_WHAT THE TASK REQUIRES_: Here the job is to retype the data word for word while leaving the pictures aside.

_STORED DATA_:
++++++++++

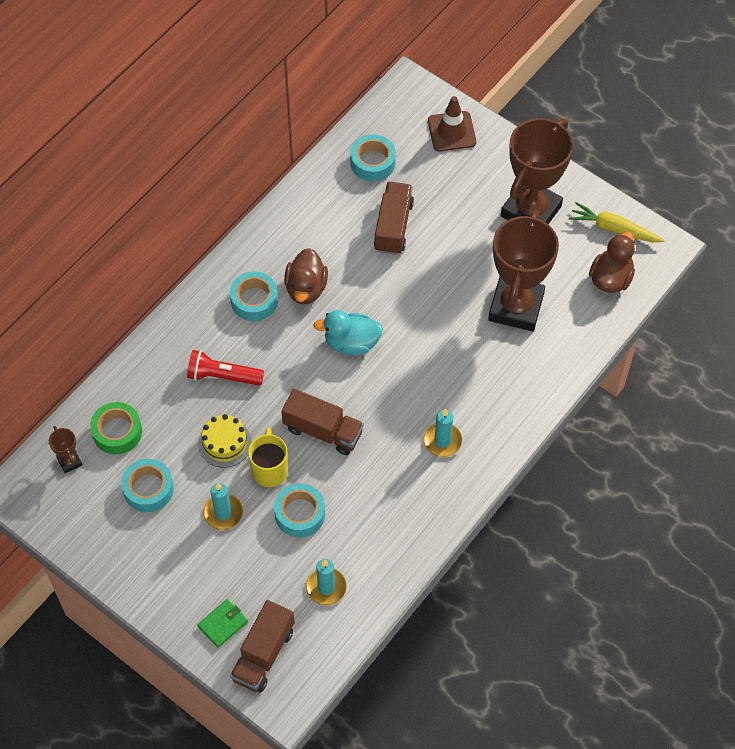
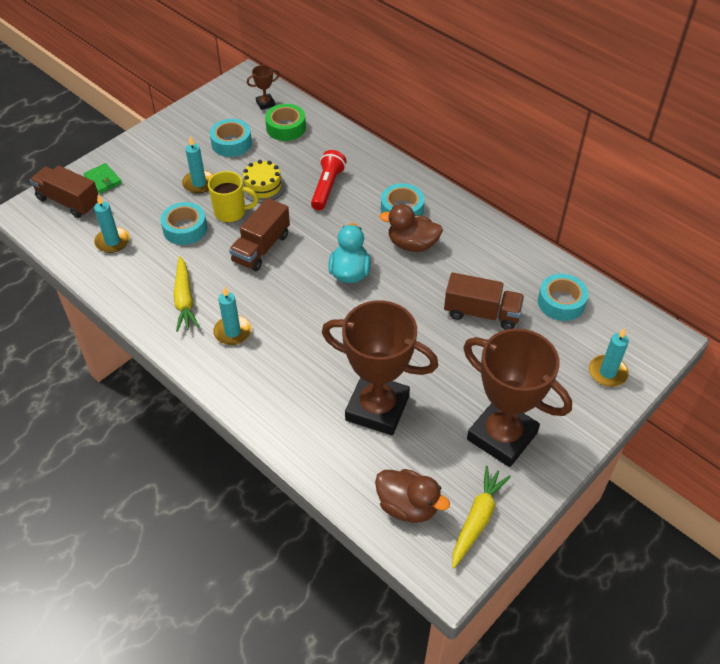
camera: 95 degrees right, 10 degrees down
(404, 494) = (184, 299): none -> yellow carrot
(451, 131) = (607, 372): brown traffic cone -> turquoise candle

++++++++++

_ANSWER TO THE EXERCISE_:
camera: 95 degrees right, 10 degrees down
(404, 494) = (184, 299): none -> yellow carrot
(451, 131) = (607, 372): brown traffic cone -> turquoise candle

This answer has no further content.